# ACTION ITEM
Repeat each entry word for word; the images are not part of the copy.

Coordinate-based object records:
┌──

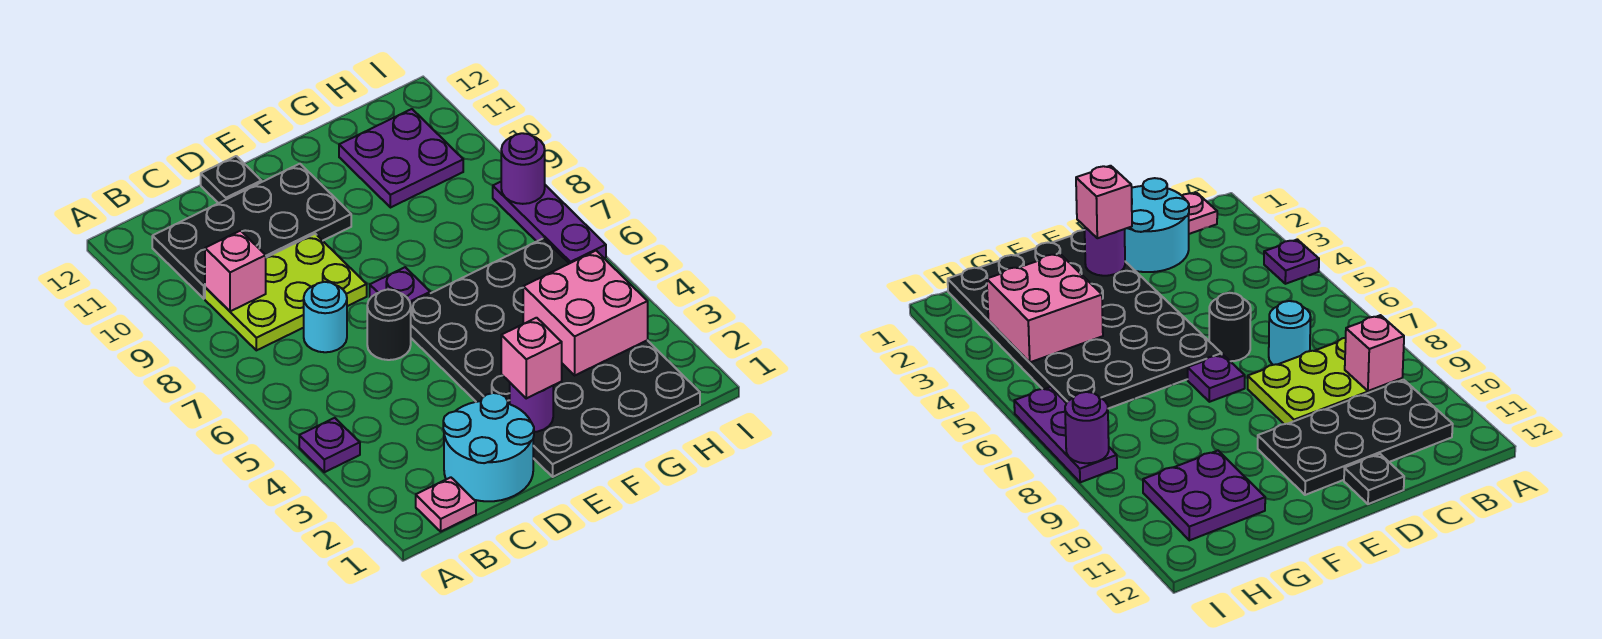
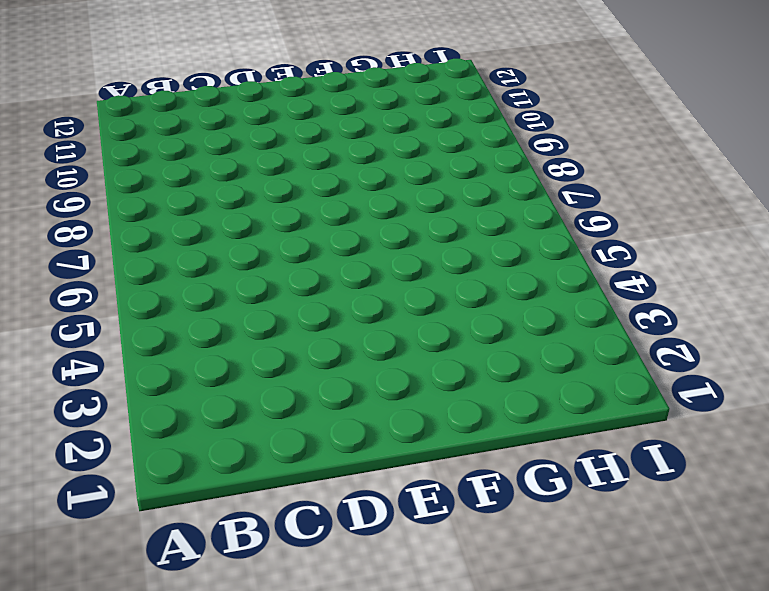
none -> purple plate A4 level 1
none -> pink plate B1 level 1
none -> lime plate B8:D9 level 1

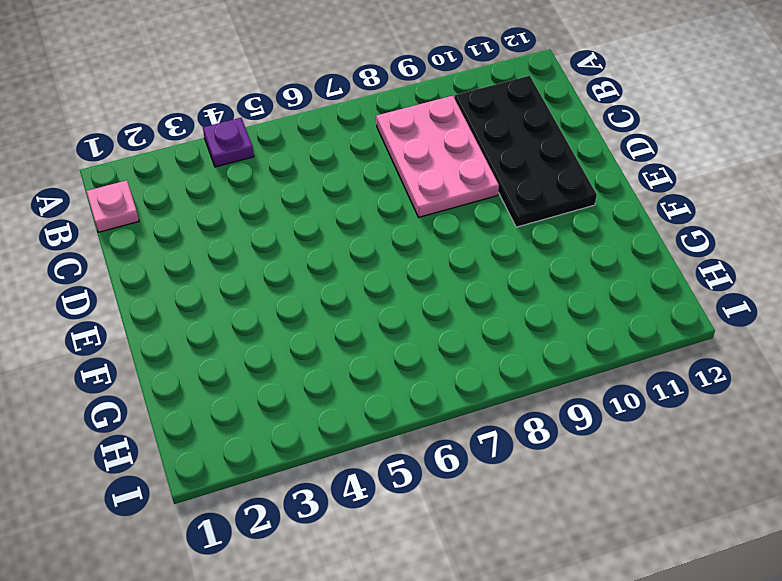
pink plate B8:D9 level 1 -> lime plate B8:D9 level 1
none -> cyan round brick C1:D2 level 1
none -> cyan round brick C7 level 1
none -> black round brick D6 level 1

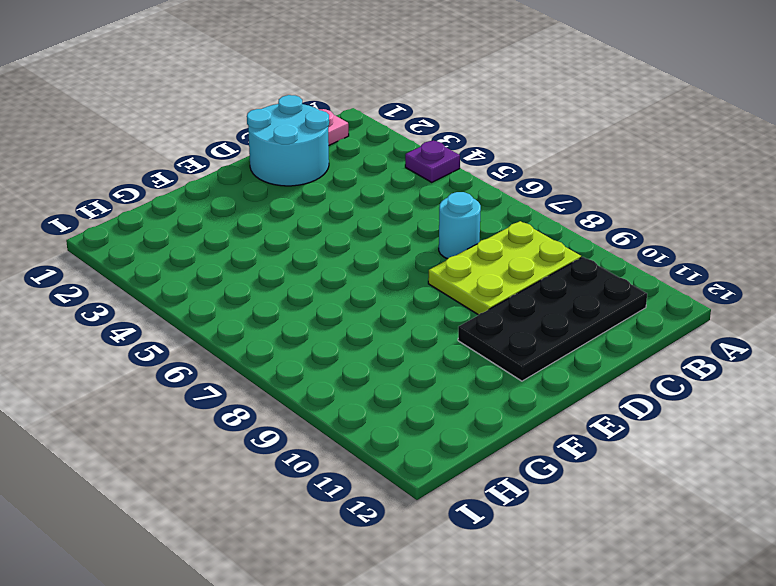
none -> black round brick D6 level 1
none -> black plate D12 level 1
none -> black plate E1:H6 level 1

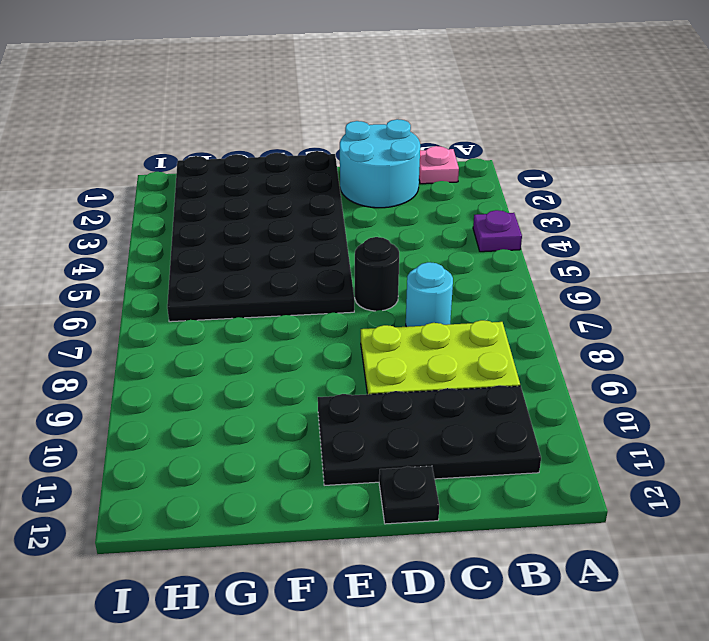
none -> purple plate E7 level 1
none -> purple plate G10:H11 level 1
none -> purple plate I6:I8 level 1

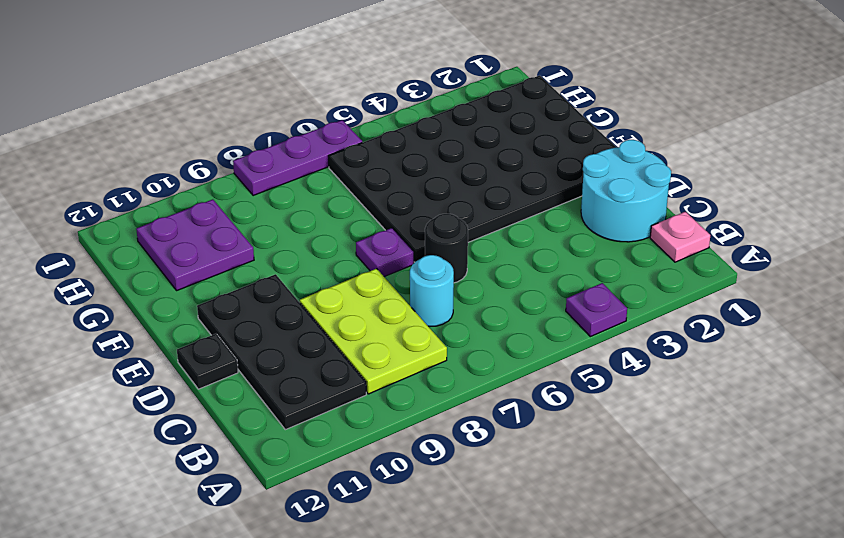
none -> pink brick B9 level 2
none -> purple round brick E2 level 2
none -> pink brick G3:H4 level 2

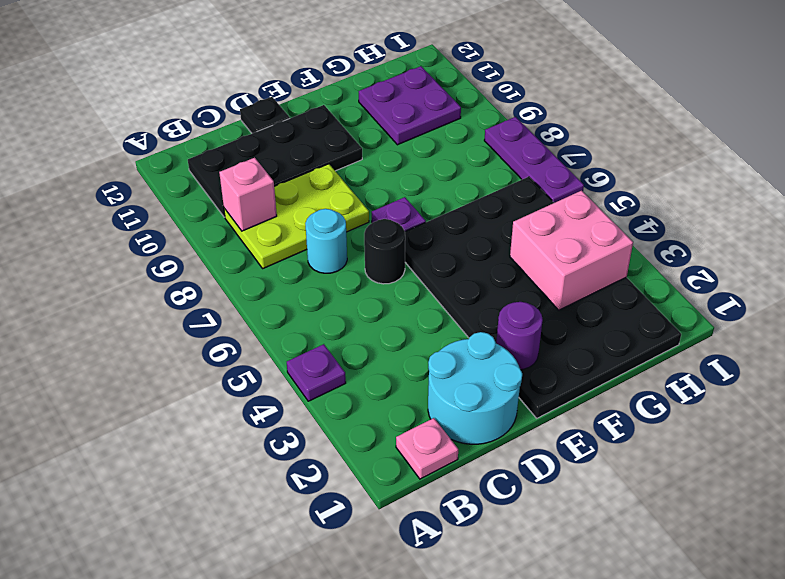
none -> purple round brick I8 level 2
none -> pink brick E2 level 3

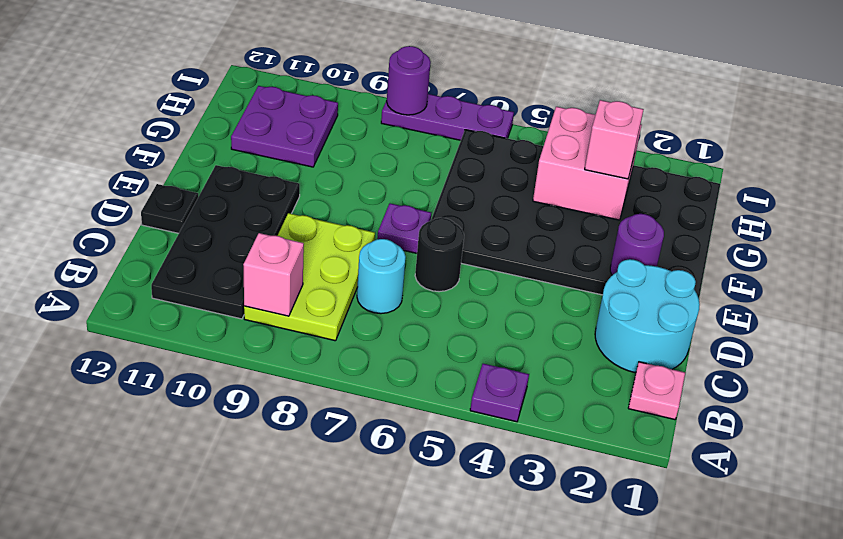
pink brick G3 level 3 -> pink brick E2 level 3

└──

# FINISHED EXERCISE
none -> purple plate A4 level 1
none -> pink plate B1 level 1
none -> lime plate B8:D9 level 1

pink plate B8:D9 level 1 -> lime plate B8:D9 level 1
none -> cyan round brick C1:D2 level 1
none -> cyan round brick C7 level 1
none -> black round brick D6 level 1

none -> black round brick D6 level 1
none -> black plate D12 level 1
none -> black plate E1:H6 level 1

none -> purple plate E7 level 1
none -> purple plate G10:H11 level 1
none -> purple plate I6:I8 level 1

none -> pink brick B9 level 2
none -> purple round brick E2 level 2
none -> pink brick G3:H4 level 2

none -> purple round brick I8 level 2
none -> pink brick E2 level 3

pink brick G3 level 3 -> pink brick E2 level 3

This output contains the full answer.